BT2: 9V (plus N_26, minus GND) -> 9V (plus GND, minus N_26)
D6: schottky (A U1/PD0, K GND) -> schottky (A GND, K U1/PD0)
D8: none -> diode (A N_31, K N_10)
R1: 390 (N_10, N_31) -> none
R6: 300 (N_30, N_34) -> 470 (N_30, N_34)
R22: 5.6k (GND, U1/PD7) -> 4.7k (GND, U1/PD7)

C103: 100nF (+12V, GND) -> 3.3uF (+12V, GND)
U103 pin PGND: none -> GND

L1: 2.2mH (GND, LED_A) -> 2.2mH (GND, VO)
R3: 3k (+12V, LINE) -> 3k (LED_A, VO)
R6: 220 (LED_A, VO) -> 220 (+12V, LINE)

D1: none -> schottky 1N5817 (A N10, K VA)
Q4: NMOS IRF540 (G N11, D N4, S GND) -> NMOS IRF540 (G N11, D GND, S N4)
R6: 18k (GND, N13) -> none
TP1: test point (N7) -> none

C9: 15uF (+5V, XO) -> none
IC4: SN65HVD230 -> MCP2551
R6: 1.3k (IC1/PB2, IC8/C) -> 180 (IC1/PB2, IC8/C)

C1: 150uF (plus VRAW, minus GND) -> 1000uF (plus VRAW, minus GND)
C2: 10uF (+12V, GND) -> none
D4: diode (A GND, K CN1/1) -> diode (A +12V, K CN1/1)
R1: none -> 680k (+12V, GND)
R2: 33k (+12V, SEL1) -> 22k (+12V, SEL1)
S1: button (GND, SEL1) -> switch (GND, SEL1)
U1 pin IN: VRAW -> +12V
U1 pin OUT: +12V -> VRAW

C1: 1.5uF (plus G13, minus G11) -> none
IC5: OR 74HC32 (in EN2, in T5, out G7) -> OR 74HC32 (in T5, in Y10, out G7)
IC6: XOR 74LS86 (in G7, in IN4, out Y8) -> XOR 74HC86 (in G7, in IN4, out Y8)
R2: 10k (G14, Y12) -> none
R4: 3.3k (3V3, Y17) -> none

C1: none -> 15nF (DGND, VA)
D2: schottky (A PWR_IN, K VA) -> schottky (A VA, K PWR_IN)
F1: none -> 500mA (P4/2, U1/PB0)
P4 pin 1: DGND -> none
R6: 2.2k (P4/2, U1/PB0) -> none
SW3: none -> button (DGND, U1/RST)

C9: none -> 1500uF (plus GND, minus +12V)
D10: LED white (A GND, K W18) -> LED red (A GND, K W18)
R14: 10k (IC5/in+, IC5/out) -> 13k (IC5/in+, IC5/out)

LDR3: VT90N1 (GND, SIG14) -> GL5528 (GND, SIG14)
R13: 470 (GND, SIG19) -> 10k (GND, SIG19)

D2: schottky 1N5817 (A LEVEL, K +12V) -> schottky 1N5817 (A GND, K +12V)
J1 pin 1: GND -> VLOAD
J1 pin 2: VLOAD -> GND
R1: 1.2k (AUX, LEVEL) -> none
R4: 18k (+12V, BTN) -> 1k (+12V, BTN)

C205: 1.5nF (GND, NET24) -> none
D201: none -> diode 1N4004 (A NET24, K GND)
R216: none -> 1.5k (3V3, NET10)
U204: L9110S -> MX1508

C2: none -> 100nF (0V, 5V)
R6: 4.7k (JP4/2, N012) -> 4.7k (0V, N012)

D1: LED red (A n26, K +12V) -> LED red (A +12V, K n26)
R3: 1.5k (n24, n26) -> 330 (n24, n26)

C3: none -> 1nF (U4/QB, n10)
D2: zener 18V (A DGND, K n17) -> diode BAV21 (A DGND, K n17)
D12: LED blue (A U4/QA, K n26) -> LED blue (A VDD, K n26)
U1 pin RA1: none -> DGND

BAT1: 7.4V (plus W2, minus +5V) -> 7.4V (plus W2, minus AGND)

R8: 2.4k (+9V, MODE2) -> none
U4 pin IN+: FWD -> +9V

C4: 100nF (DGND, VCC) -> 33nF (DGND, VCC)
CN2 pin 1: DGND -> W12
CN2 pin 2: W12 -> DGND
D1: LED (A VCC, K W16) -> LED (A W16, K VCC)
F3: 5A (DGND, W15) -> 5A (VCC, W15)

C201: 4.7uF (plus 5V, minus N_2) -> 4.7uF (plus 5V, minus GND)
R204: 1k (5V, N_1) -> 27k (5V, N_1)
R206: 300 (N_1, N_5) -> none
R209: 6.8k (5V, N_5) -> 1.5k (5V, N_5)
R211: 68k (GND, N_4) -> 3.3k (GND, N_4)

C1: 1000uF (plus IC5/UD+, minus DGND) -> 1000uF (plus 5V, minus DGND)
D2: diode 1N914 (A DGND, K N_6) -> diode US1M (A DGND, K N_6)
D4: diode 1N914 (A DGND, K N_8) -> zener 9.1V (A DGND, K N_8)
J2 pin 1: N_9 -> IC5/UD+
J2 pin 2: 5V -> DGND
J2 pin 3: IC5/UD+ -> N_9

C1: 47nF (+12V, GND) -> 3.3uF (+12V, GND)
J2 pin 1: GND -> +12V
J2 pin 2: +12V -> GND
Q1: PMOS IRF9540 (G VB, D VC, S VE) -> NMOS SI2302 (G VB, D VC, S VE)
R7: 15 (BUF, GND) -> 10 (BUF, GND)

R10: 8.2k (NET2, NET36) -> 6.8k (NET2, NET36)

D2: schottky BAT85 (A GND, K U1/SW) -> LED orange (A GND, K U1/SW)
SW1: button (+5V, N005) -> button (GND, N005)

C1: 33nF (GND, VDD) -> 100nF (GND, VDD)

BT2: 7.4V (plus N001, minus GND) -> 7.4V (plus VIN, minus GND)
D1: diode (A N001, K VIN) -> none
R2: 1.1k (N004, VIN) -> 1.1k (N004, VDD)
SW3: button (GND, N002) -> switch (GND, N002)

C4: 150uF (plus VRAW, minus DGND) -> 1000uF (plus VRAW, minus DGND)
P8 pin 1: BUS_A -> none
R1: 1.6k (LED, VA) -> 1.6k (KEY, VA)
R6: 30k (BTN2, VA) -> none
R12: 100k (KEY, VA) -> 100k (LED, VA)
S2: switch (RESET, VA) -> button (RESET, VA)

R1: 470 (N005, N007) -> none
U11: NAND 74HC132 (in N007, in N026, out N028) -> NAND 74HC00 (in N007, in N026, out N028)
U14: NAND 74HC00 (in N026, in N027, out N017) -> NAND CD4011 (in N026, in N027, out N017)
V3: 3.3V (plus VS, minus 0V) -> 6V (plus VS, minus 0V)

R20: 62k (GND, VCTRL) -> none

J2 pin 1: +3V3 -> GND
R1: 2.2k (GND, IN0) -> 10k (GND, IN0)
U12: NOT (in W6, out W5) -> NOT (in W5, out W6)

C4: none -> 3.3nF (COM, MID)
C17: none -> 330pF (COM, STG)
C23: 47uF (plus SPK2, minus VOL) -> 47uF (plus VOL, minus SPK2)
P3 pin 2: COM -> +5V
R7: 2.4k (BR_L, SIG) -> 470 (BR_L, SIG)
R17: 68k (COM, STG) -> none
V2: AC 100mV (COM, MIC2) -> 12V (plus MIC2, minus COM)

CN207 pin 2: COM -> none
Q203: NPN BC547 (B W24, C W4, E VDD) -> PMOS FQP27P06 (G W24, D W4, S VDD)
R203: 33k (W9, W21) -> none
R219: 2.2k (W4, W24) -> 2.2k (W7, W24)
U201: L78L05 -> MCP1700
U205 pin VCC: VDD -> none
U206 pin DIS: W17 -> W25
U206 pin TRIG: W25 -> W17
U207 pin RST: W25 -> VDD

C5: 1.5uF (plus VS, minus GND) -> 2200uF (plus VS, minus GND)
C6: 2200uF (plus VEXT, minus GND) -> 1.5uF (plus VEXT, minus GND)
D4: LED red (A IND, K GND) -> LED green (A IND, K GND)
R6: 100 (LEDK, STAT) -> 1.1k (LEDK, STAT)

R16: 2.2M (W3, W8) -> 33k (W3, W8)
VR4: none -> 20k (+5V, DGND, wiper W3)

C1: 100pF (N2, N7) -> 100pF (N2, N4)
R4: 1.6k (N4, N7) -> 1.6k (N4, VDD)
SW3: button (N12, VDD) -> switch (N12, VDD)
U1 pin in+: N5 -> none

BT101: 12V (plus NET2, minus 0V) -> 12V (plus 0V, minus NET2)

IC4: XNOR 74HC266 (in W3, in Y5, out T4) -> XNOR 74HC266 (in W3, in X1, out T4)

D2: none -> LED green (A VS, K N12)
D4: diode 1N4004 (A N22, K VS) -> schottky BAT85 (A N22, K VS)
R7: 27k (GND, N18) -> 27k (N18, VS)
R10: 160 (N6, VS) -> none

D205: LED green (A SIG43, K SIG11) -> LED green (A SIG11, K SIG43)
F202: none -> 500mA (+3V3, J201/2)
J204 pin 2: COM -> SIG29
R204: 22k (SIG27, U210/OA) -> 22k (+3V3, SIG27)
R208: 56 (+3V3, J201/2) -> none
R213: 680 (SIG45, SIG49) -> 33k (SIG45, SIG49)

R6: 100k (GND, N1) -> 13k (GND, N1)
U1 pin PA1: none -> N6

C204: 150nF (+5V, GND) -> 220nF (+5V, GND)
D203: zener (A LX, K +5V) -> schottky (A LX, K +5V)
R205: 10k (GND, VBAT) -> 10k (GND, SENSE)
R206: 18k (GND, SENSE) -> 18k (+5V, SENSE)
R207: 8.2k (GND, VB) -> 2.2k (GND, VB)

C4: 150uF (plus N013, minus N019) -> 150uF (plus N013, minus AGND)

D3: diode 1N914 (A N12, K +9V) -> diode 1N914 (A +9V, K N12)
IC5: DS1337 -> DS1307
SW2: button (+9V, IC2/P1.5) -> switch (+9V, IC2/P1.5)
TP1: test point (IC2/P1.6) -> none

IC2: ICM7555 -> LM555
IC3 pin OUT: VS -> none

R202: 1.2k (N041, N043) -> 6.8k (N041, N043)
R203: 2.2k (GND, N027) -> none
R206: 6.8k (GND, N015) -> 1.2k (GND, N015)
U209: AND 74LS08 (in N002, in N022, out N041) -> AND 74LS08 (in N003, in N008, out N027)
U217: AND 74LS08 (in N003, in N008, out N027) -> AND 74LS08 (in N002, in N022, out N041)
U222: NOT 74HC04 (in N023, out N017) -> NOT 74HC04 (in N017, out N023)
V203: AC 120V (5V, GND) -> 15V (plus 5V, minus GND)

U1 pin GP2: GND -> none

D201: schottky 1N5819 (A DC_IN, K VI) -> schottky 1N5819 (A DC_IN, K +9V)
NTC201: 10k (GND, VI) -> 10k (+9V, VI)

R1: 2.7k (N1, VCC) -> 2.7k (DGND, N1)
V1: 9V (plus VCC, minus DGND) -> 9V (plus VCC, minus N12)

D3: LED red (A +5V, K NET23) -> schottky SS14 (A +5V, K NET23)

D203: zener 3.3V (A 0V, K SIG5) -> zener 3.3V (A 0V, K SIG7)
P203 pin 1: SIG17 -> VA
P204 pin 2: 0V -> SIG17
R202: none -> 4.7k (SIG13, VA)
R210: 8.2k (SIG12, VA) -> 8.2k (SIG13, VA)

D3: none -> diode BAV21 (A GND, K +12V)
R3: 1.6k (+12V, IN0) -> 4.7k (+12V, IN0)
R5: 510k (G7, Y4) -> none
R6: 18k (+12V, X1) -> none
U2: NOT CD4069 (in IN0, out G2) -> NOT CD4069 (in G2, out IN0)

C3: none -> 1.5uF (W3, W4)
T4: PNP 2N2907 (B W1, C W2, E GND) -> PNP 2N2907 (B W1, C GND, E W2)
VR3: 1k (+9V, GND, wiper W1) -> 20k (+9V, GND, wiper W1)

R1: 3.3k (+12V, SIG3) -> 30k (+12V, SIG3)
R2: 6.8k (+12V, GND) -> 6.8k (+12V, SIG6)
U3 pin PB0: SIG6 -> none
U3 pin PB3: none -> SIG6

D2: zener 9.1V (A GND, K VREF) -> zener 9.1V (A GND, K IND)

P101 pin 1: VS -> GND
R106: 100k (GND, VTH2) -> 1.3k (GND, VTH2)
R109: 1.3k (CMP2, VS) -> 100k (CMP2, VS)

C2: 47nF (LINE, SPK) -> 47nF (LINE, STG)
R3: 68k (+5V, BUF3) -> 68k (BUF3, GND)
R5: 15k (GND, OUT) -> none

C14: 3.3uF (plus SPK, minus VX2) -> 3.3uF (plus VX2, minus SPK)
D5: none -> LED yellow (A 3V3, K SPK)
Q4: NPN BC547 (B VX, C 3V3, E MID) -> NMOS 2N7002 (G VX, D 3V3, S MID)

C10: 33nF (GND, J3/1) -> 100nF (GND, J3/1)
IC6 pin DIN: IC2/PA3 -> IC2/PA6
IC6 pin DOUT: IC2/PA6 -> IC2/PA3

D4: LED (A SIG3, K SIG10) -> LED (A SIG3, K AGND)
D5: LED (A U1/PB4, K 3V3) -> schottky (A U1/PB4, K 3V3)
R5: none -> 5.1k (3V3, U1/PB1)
##############################
__EXERCISE REQUIREMENTS__:
Only the lines from the start of the data to the line holding "R22: 5.6k (GND, U1/PD7) -> 4.7k (GND, U1/PD7)" are wanted; return them exactly, both ends included.

__ANSWER SECTION__:
BT2: 9V (plus N_26, minus GND) -> 9V (plus GND, minus N_26)
D6: schottky (A U1/PD0, K GND) -> schottky (A GND, K U1/PD0)
D8: none -> diode (A N_31, K N_10)
R1: 390 (N_10, N_31) -> none
R6: 300 (N_30, N_34) -> 470 (N_30, N_34)
R22: 5.6k (GND, U1/PD7) -> 4.7k (GND, U1/PD7)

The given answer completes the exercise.